» **WORK INSTRUCTIONS**: Below are entries to be transcribed exactly; exclude the pictures from the copy.

» **DATASET EXCERPTS**:
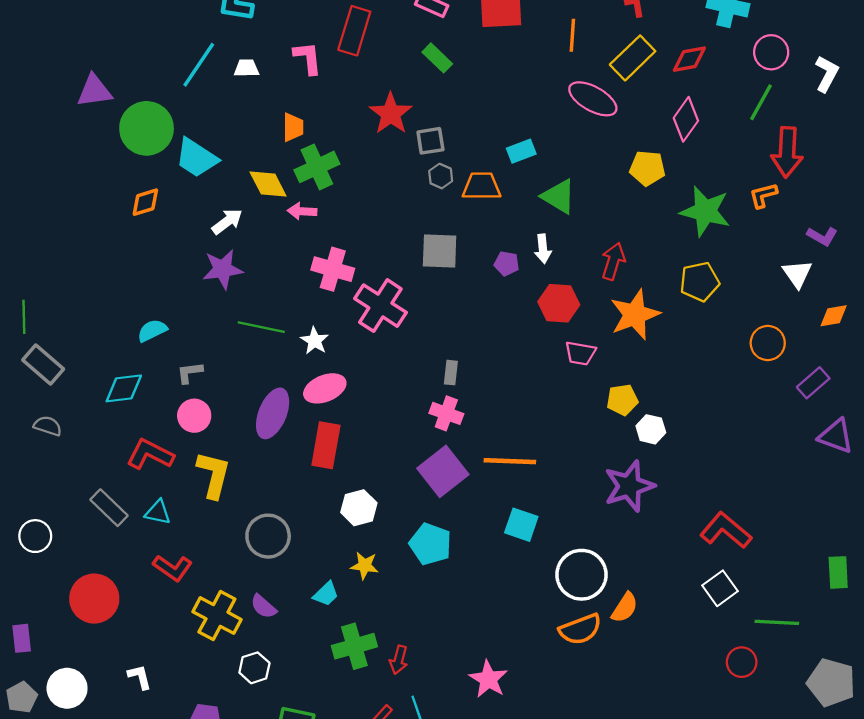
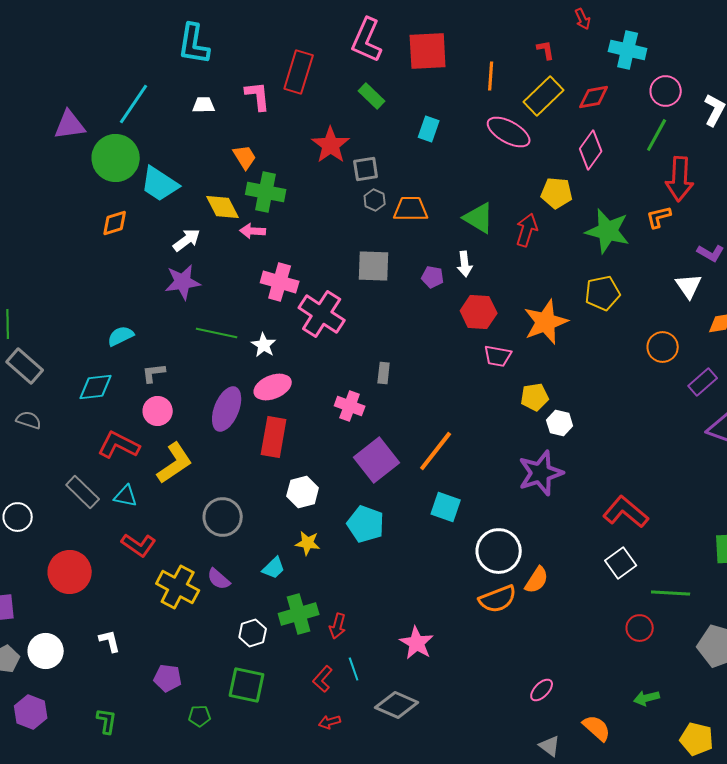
cyan line: (199, 65) -> (134, 104), moved
orange trapezoid: (293, 127) -> (245, 157), turned -32
cyan rectangle: (521, 151) -> (429, 129), moved, turned -50
green cross: (317, 167) -> (266, 192), turned 36
red arrow: (613, 261) -> (527, 230), moved
pink cross: (446, 413) -> (350, 406), moved
orange line: (510, 461) -> (436, 451), turned -54
yellow L-shape: (214, 475) -> (175, 463), turned 42
white hexagon: (254, 668) -> (253, 633), moved

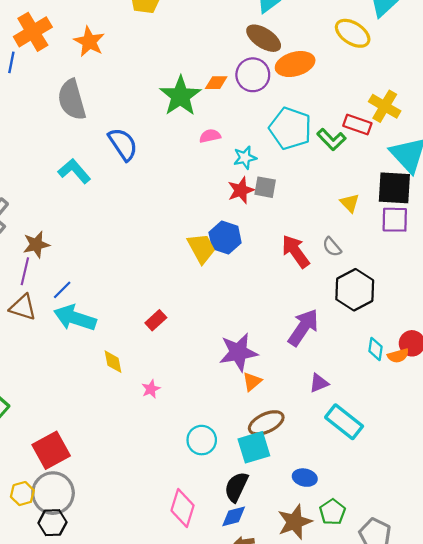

» **SOLUTION FOR THIS PROBLEM**:
cyan line: (199, 65) -> (134, 104), moved
orange trapezoid: (293, 127) -> (245, 157), turned -32
cyan rectangle: (521, 151) -> (429, 129), moved, turned -50
green cross: (317, 167) -> (266, 192), turned 36
red arrow: (613, 261) -> (527, 230), moved
pink cross: (446, 413) -> (350, 406), moved
orange line: (510, 461) -> (436, 451), turned -54
yellow L-shape: (214, 475) -> (175, 463), turned 42
white hexagon: (254, 668) -> (253, 633), moved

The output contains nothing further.